What you are asked to do: The string "none" may appear in lines of the listing. Report each line where it does.

Content starts

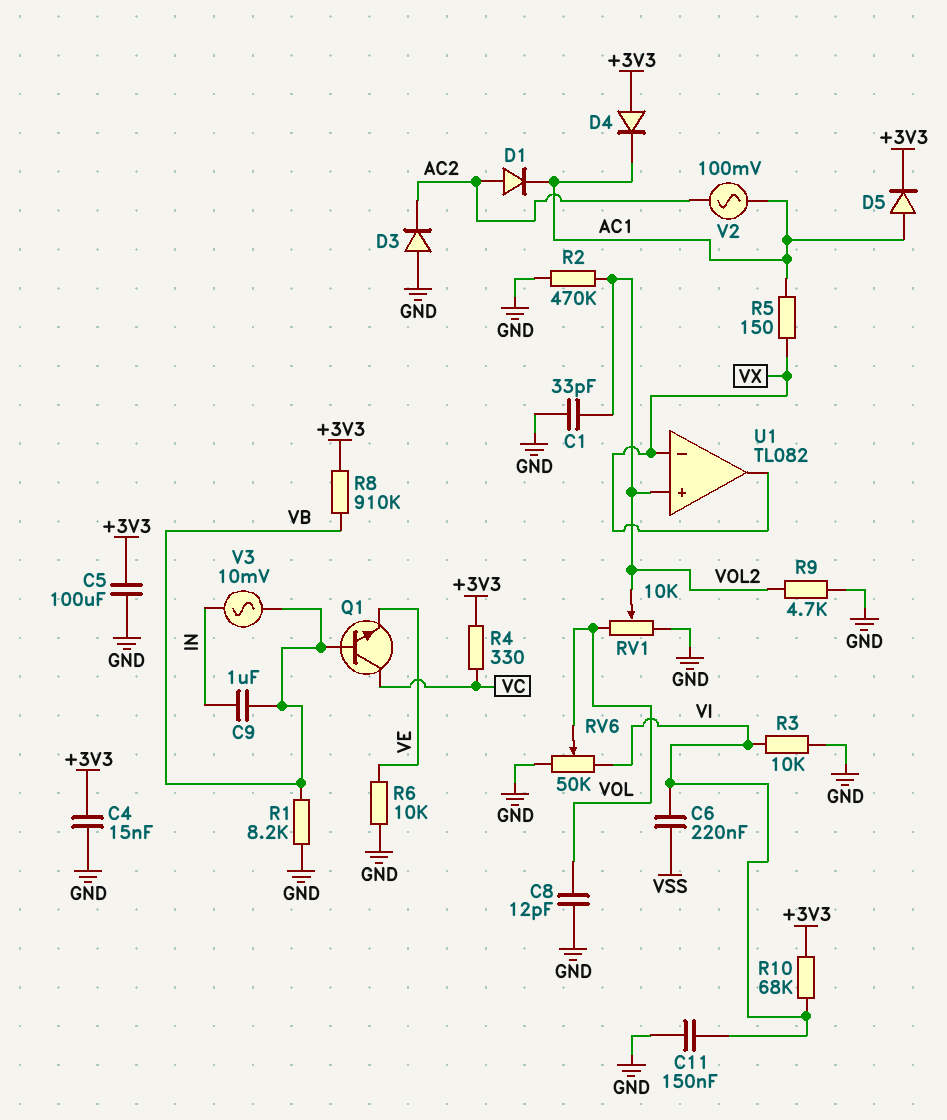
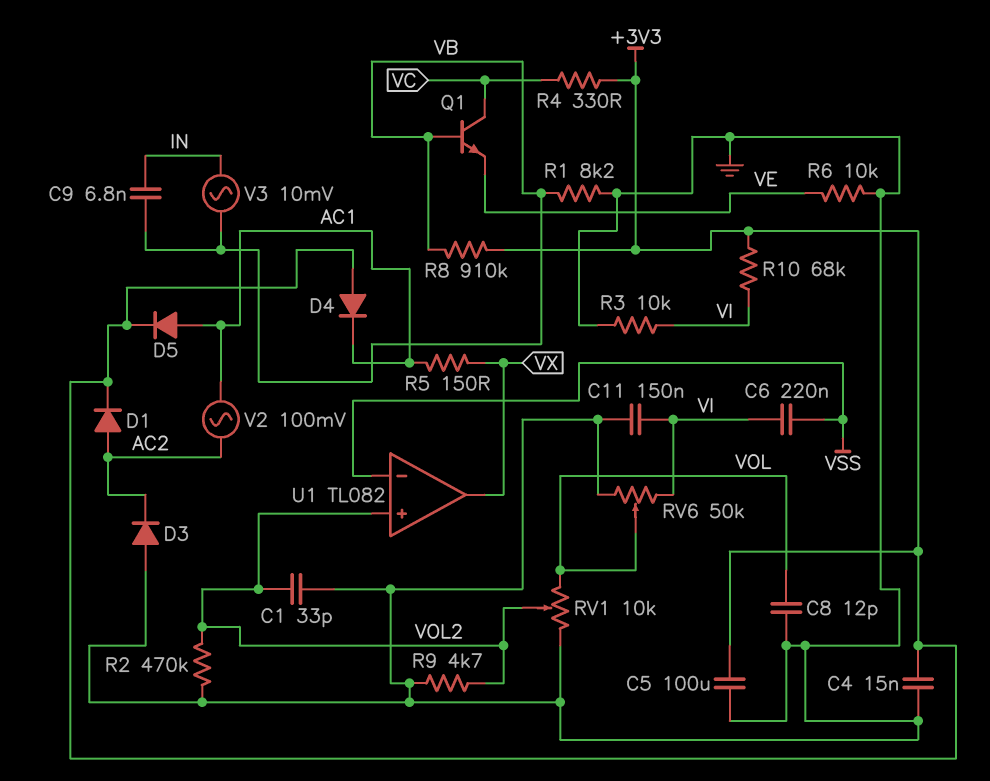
C9: 1uF (IN, VB) -> 6.8nF (IN, VB)
D1: diode (A AC2, K AC1) -> diode (A AC2, K +3V3)
U1 pin in-: VX -> VSS

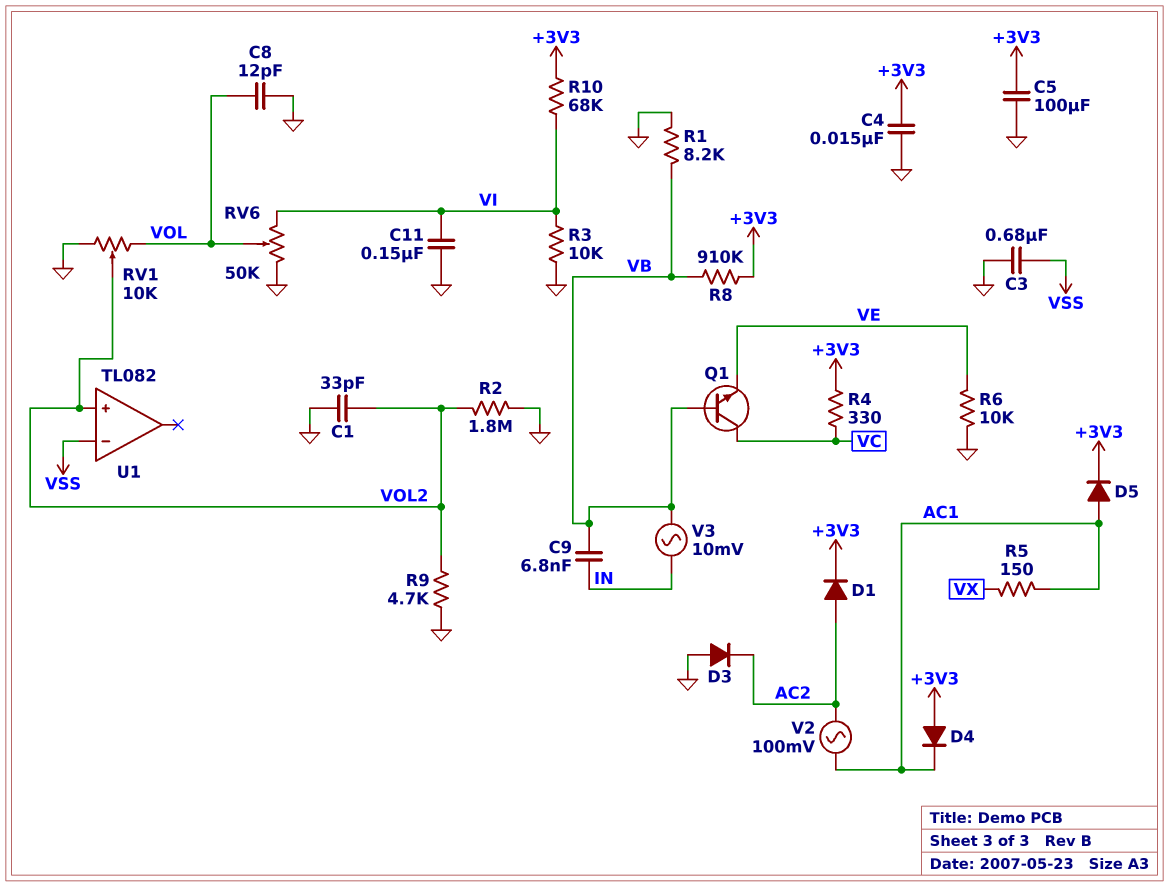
C3: none -> 680nF (GND, VSS)
C6: 220nF (VI, VSS) -> none
R2: 470k (GND, VOL2) -> 1.8M (GND, VOL2)
U1 pin out: VX -> none

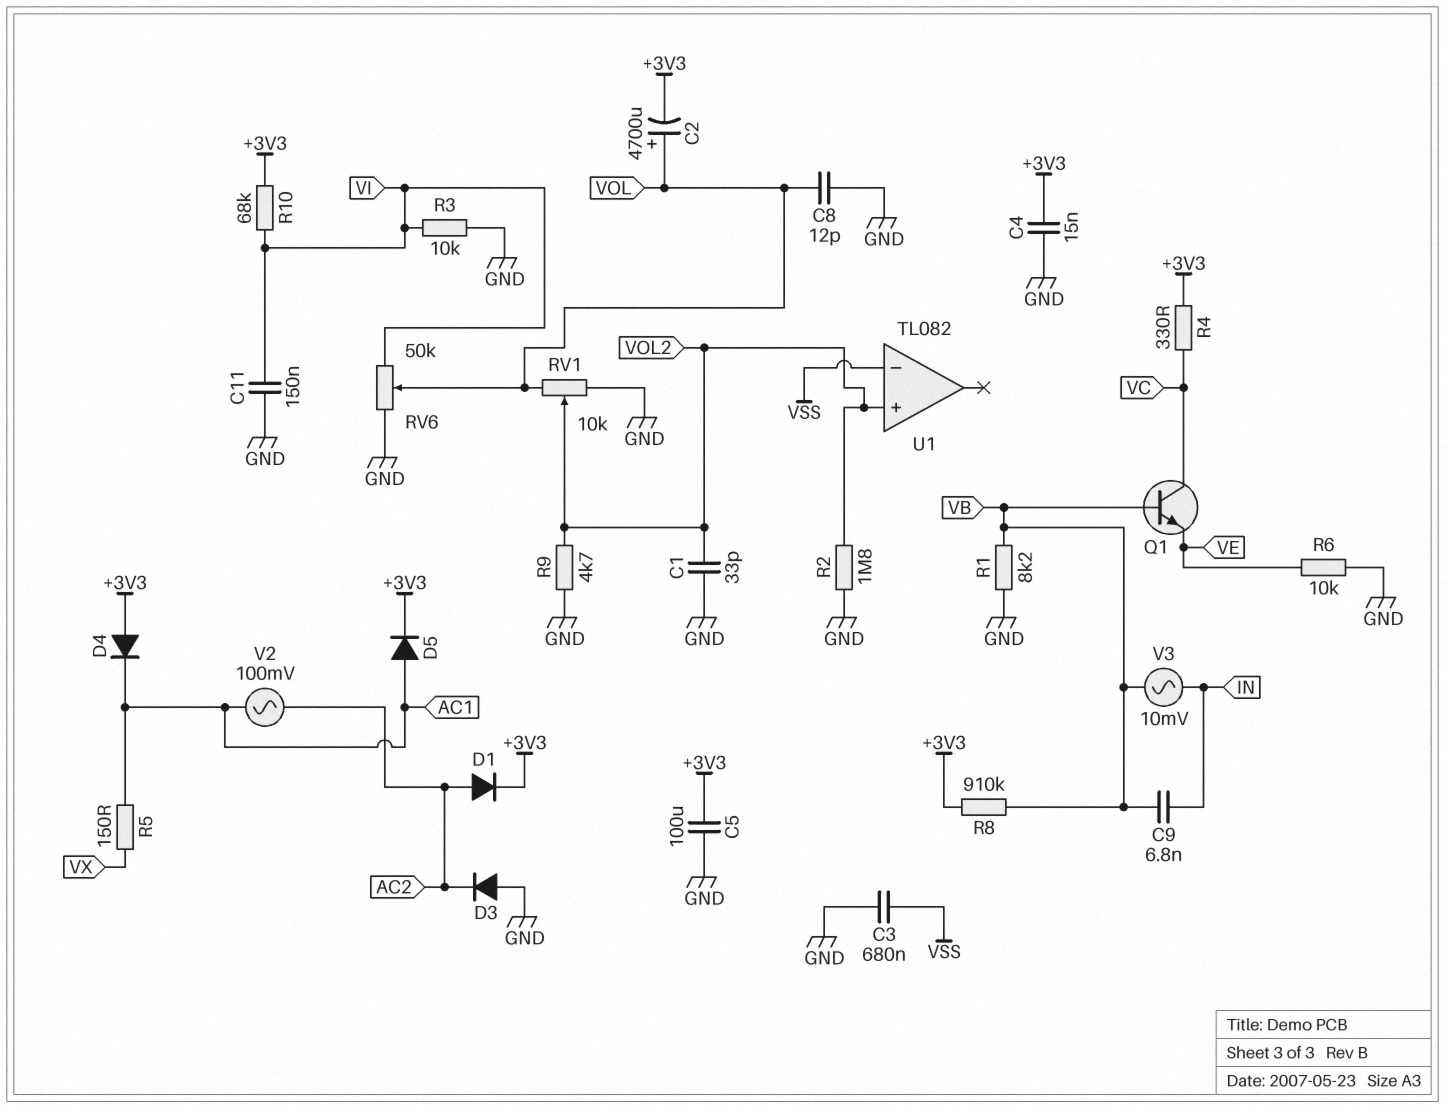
C2: none -> 4700uF (plus VOL, minus +3V3)

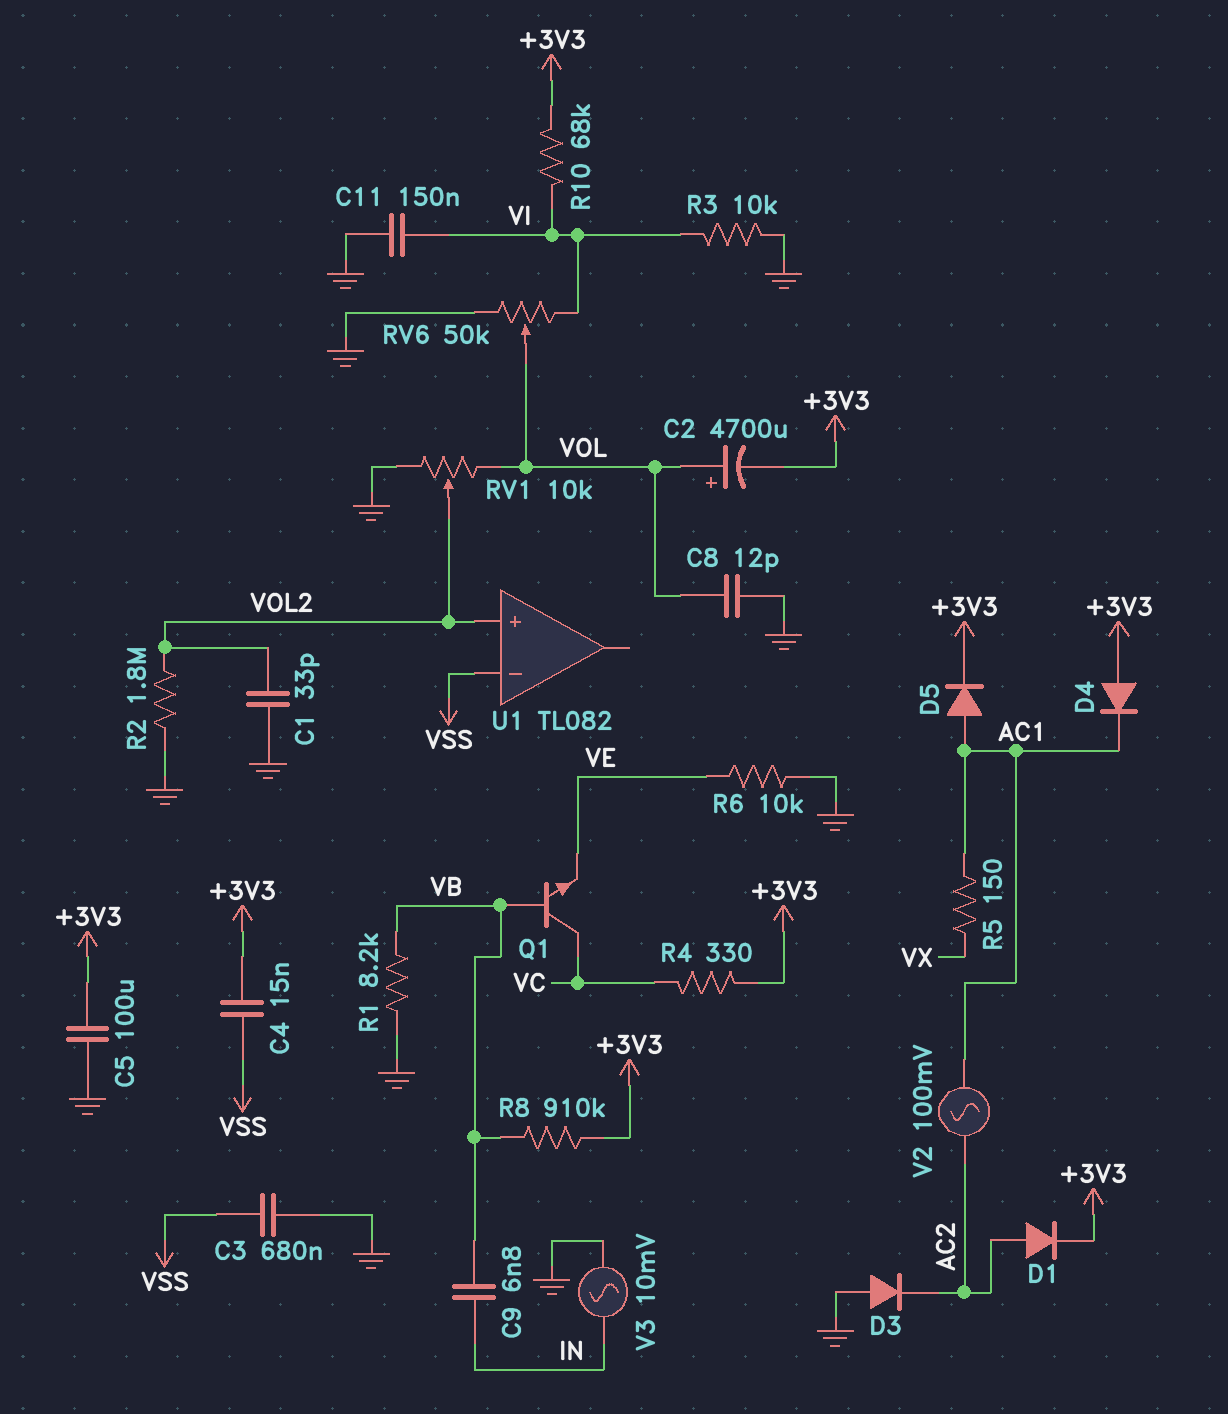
C4: 15nF (+3V3, GND) -> 15nF (+3V3, VSS)
R9: 4.7k (GND, VOL2) -> none
V3: AC 10mV (IN, VB) -> AC 10mV (GND, IN)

Content ends

Result of the exercise:
C3: none -> 680nF (GND, VSS)
C6: 220nF (VI, VSS) -> none
U1 pin out: VX -> none
C2: none -> 4700uF (plus VOL, minus +3V3)
R9: 4.7k (GND, VOL2) -> none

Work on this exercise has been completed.